## Your instructions
Show each line in the items below that contains the string "kern".

** start of Task input **

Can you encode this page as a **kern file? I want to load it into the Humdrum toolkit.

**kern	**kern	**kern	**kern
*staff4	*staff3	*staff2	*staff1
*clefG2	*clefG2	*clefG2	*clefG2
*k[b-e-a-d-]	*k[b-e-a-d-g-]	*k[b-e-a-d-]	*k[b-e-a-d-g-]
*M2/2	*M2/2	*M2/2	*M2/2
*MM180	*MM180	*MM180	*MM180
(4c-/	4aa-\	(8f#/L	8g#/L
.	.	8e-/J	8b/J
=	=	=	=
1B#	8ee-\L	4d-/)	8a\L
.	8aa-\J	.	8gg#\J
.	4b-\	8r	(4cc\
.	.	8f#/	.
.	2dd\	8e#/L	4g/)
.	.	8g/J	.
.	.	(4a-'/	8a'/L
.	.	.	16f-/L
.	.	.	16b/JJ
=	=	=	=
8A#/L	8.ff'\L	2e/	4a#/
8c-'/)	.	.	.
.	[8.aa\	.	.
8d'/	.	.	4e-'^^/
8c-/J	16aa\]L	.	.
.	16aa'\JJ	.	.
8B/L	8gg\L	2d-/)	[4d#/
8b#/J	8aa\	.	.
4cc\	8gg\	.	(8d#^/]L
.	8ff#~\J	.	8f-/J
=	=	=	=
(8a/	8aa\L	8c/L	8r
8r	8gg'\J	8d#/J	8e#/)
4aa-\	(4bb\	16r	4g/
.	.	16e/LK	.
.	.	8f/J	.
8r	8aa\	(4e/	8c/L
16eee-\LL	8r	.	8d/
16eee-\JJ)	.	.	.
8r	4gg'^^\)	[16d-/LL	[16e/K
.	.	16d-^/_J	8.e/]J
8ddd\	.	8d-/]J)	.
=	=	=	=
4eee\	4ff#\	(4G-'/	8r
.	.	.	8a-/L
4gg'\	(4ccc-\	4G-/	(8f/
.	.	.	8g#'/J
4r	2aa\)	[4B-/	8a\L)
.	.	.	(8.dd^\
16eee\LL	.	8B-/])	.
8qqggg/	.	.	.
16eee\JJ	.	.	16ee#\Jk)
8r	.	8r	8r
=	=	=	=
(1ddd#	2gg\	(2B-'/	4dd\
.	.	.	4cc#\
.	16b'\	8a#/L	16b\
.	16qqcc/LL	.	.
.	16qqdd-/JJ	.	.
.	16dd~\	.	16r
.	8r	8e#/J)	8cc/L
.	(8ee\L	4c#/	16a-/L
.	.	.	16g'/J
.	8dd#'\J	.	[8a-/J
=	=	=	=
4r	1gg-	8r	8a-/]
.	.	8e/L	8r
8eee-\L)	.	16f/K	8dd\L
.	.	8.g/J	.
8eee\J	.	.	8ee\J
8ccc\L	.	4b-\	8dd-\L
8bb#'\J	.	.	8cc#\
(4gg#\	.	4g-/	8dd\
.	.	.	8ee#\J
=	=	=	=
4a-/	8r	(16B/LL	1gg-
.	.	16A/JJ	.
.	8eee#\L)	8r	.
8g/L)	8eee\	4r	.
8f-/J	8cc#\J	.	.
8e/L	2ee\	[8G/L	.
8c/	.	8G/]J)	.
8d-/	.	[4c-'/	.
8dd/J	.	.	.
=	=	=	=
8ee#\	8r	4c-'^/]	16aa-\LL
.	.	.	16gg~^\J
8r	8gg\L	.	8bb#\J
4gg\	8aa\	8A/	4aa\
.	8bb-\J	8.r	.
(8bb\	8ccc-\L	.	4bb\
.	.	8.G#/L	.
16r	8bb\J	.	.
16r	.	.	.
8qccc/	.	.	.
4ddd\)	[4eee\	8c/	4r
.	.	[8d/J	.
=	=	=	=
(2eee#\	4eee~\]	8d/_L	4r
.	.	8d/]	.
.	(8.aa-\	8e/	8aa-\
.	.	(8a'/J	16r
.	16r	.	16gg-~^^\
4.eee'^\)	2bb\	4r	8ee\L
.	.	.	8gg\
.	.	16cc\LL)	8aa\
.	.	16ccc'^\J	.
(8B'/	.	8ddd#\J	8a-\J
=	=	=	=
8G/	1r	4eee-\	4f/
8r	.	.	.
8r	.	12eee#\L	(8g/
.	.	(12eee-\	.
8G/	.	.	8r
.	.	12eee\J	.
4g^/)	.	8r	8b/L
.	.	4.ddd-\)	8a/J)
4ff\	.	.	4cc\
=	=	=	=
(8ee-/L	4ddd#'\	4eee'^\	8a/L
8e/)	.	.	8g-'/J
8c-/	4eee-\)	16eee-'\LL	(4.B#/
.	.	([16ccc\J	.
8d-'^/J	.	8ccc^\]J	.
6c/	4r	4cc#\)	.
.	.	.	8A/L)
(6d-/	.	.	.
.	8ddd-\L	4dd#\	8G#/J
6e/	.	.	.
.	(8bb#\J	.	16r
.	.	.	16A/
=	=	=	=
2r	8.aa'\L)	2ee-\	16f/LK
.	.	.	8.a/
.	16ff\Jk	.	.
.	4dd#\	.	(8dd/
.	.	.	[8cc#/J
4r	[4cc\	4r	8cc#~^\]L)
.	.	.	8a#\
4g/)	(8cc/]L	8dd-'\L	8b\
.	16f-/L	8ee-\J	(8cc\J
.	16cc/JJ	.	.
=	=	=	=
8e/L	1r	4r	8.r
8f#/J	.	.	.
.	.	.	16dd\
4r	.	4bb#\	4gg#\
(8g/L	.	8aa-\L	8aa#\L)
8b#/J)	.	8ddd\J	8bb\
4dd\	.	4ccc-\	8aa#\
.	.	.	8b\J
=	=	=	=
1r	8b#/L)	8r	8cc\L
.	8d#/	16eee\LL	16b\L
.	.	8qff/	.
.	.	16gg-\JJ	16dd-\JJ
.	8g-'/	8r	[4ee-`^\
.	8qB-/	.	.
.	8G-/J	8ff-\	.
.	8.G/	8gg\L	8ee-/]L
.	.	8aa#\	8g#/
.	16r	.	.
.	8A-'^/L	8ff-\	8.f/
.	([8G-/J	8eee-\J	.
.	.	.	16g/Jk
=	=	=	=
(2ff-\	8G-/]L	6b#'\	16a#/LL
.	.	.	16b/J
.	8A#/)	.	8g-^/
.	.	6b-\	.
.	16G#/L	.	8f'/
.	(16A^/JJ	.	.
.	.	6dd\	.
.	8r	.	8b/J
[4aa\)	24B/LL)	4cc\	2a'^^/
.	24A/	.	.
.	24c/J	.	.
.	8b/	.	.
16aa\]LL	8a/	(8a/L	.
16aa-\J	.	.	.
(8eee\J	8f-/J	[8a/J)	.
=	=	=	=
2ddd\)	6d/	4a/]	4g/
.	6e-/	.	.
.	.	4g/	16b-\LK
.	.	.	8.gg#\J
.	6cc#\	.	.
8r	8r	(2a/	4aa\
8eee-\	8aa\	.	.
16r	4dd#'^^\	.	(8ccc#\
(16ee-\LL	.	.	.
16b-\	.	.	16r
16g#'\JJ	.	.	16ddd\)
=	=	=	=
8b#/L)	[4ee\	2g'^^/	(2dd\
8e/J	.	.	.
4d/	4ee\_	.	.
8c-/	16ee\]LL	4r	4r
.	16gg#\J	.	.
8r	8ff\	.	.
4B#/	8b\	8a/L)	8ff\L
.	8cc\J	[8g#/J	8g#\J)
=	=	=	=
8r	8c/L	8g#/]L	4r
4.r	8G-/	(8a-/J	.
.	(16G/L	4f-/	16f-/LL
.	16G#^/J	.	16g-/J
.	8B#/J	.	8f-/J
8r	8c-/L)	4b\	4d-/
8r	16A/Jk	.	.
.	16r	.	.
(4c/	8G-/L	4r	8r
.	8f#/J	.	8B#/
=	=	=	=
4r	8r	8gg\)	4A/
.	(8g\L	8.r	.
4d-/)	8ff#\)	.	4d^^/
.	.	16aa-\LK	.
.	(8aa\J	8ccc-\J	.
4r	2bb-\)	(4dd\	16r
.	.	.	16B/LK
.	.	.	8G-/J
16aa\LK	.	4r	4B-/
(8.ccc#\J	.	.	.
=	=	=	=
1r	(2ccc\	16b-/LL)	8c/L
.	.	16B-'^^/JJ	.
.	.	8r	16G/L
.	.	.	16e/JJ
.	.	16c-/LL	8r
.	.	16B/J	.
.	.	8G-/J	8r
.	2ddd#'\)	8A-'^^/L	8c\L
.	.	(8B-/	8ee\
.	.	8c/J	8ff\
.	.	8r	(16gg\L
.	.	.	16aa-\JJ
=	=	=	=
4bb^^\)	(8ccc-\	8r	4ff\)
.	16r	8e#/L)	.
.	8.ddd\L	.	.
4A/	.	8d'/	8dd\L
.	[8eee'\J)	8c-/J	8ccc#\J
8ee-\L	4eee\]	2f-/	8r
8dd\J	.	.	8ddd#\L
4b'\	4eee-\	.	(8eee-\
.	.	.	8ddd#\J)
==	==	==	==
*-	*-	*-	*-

** end of Task input **

## Response for this exercise
Can you encode this page as a **kern file? I want to load it into the Humdrum toolkit.
**kern	**kern	**kern	**kern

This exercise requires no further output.